§ About this task
From the data below, set down exactly the lines between the one holding "pos2: [556, 263]" and the one holding "pos2: [550, 362]", inclusive, and no others.

+++

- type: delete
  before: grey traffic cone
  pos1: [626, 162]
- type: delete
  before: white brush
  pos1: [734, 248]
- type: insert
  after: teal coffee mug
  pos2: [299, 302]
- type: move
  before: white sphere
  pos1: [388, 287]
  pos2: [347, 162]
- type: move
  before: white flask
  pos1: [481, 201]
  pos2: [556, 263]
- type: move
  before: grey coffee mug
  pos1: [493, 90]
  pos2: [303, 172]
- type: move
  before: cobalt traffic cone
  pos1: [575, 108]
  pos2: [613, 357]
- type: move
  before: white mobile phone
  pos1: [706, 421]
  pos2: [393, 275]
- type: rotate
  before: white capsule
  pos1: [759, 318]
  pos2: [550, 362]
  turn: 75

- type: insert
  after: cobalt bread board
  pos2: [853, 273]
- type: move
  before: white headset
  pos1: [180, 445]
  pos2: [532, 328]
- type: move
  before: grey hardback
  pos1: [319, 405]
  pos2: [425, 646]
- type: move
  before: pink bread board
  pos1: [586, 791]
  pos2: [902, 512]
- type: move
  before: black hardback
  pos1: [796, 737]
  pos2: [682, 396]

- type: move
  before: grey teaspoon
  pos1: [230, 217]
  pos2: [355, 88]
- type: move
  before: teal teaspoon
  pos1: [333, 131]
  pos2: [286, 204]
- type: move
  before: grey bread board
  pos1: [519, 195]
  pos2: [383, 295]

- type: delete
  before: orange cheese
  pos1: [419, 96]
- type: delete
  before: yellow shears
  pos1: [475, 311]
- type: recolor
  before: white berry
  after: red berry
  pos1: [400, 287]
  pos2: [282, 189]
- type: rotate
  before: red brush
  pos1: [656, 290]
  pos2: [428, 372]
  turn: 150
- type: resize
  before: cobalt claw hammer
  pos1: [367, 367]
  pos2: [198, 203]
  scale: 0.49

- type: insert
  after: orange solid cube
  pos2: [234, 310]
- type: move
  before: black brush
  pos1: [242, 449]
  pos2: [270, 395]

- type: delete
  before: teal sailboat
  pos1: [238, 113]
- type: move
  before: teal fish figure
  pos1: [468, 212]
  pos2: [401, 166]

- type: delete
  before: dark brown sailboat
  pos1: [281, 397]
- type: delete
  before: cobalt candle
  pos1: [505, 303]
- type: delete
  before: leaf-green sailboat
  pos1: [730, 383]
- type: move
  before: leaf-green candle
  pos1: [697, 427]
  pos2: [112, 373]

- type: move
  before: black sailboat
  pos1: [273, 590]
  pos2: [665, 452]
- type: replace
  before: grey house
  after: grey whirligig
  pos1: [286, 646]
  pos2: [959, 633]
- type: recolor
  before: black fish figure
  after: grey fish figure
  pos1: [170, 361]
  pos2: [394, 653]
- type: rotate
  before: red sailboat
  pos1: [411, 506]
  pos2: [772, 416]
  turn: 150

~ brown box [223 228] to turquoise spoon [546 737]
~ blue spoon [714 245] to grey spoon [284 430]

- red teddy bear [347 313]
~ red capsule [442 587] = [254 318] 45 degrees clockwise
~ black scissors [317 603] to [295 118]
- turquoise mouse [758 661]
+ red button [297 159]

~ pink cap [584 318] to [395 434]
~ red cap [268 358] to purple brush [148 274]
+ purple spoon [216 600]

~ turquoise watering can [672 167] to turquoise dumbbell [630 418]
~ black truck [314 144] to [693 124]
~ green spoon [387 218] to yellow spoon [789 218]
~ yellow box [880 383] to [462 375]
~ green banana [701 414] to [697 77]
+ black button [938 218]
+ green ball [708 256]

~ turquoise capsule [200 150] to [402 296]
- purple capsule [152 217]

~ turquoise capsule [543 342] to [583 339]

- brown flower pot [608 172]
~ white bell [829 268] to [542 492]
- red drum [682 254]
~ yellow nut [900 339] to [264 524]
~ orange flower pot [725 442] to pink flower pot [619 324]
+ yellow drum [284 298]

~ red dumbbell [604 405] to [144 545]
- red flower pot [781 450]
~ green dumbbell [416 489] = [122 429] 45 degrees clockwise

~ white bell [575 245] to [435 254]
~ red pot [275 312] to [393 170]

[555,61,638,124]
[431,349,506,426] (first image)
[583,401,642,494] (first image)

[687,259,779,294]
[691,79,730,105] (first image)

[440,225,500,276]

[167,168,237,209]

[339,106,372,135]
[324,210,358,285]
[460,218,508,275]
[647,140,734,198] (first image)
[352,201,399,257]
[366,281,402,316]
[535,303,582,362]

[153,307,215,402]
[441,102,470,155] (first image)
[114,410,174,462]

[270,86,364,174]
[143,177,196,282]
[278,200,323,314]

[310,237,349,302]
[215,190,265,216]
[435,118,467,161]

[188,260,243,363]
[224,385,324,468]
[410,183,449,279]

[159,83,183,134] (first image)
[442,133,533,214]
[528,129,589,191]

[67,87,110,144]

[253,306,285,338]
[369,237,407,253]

+++

§ Exercise solution
  pos2: [556, 263]
- type: move
  before: grey coffee mug
  pos1: [493, 90]
  pos2: [303, 172]
- type: move
  before: cobalt traffic cone
  pos1: [575, 108]
  pos2: [613, 357]
- type: move
  before: white mobile phone
  pos1: [706, 421]
  pos2: [393, 275]
- type: rotate
  before: white capsule
  pos1: [759, 318]
  pos2: [550, 362]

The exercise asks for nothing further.